» **Provided information**:
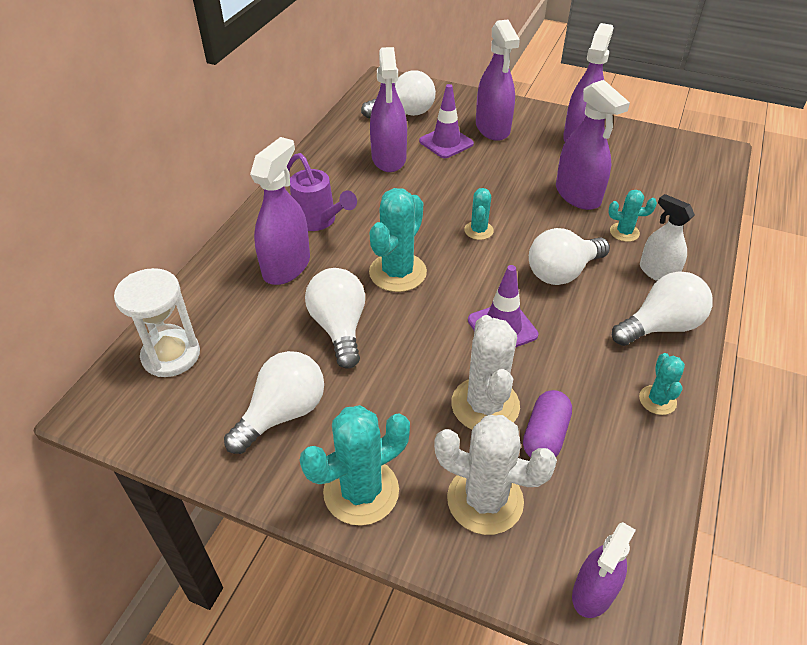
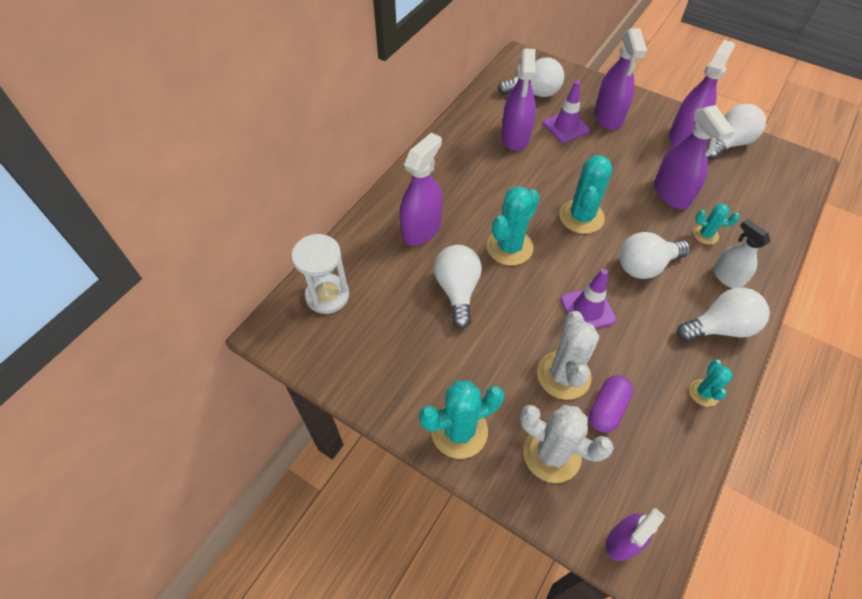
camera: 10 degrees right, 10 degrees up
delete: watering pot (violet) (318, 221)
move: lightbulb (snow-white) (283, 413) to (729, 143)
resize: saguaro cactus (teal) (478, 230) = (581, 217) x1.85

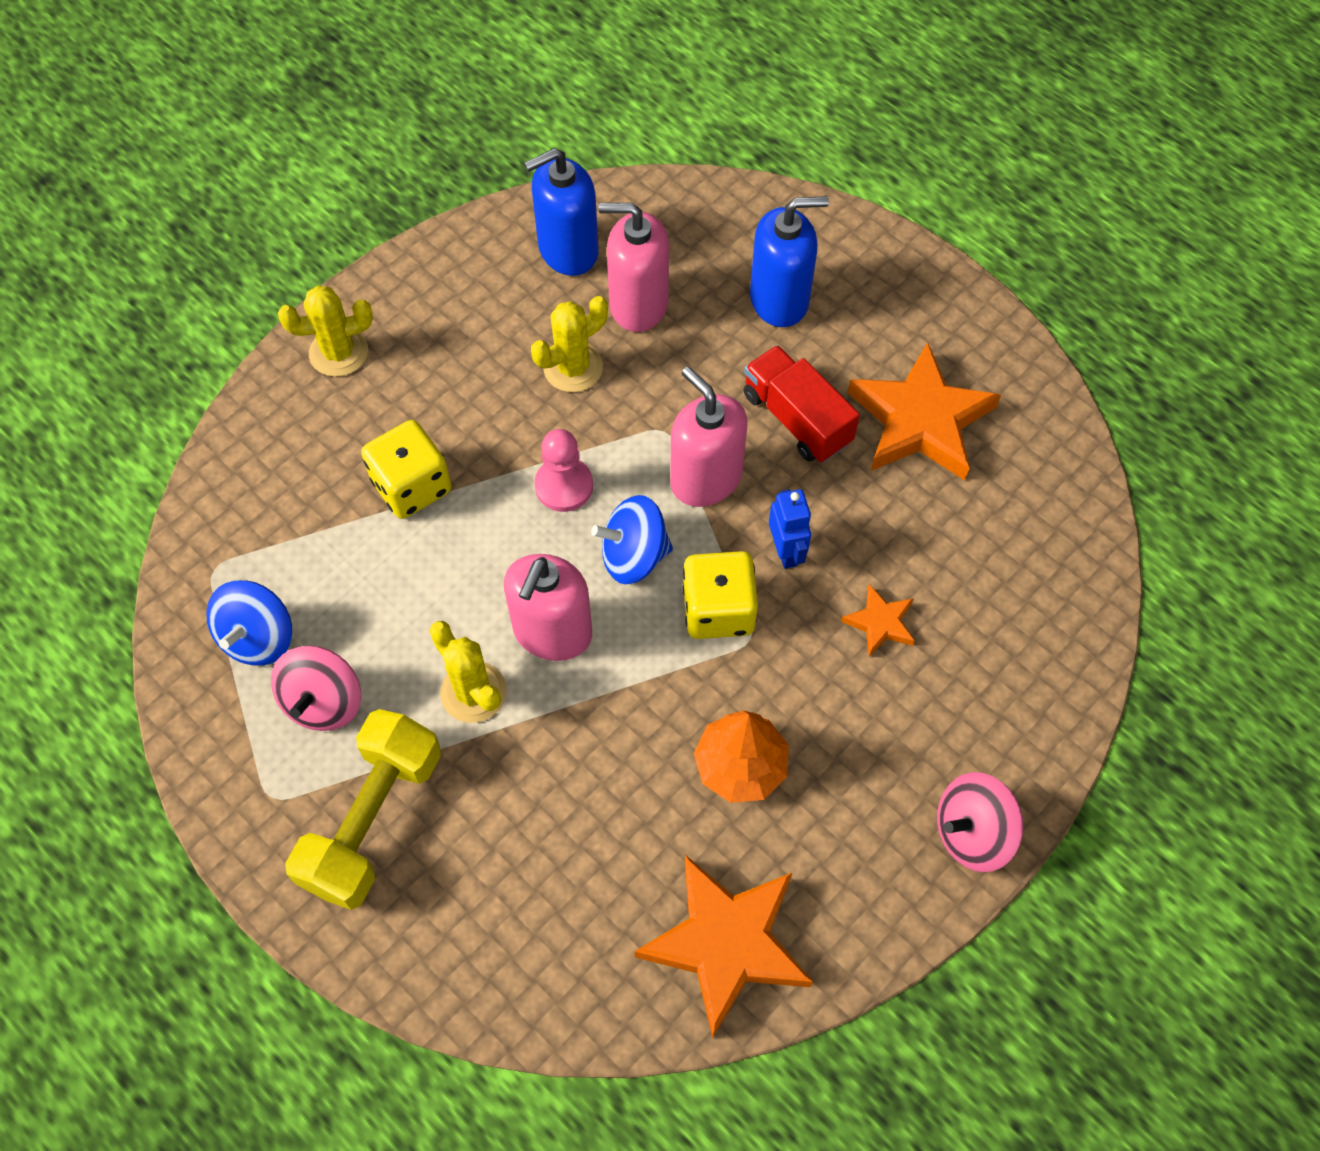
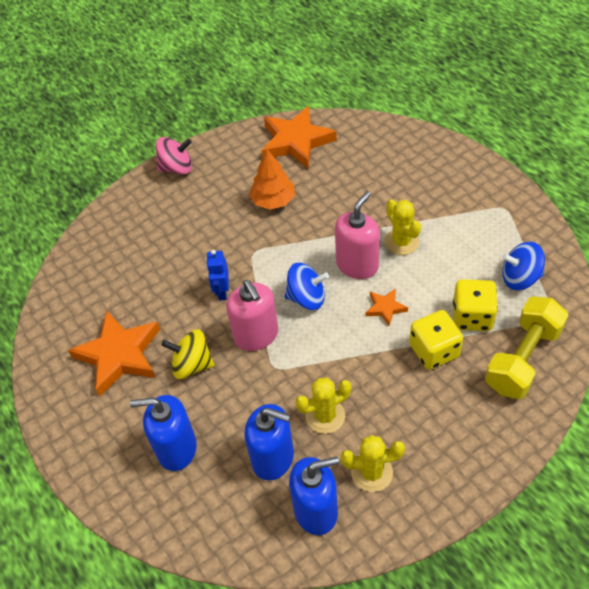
camera: 165 degrees left, 10 degrees down
delete: toy top (rosy) (323, 701); pawn (rosy) (564, 486)
move: saguaro cactus (bright yellow) (338, 352) to (371, 472); free weight (bright yellow) (373, 820) to (522, 359); dice (bright yellow) (718, 610) to (472, 316); star (bright orange) (880, 623) to (385, 308)
replace: toy truck (crimson) (796, 418) to toy top (bright yellow) (192, 365)
recolor: pump bottle (rosy) (638, 304) to pump bottle (royal blue) (273, 458)
rotate: toy top (royal blue) (258, 637) = (520, 278) 120 degrees counterclockwise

» **Activity**: Please return exactly, and only, the lines from the one containing "move: lightbulb (snow-white)" through the end of the records, with both end lines kept and every picture dropped.

» **Solved exercise**:
move: lightbulb (snow-white) (283, 413) to (729, 143)
resize: saguaro cactus (teal) (478, 230) = (581, 217) x1.85

camera: 165 degrees left, 10 degrees down
delete: toy top (rosy) (323, 701); pawn (rosy) (564, 486)
move: saguaro cactus (bright yellow) (338, 352) to (371, 472); free weight (bright yellow) (373, 820) to (522, 359); dice (bright yellow) (718, 610) to (472, 316); star (bright orange) (880, 623) to (385, 308)
replace: toy truck (crimson) (796, 418) to toy top (bright yellow) (192, 365)
recolor: pump bottle (rosy) (638, 304) to pump bottle (royal blue) (273, 458)
rotate: toy top (royal blue) (258, 637) = (520, 278) 120 degrees counterclockwise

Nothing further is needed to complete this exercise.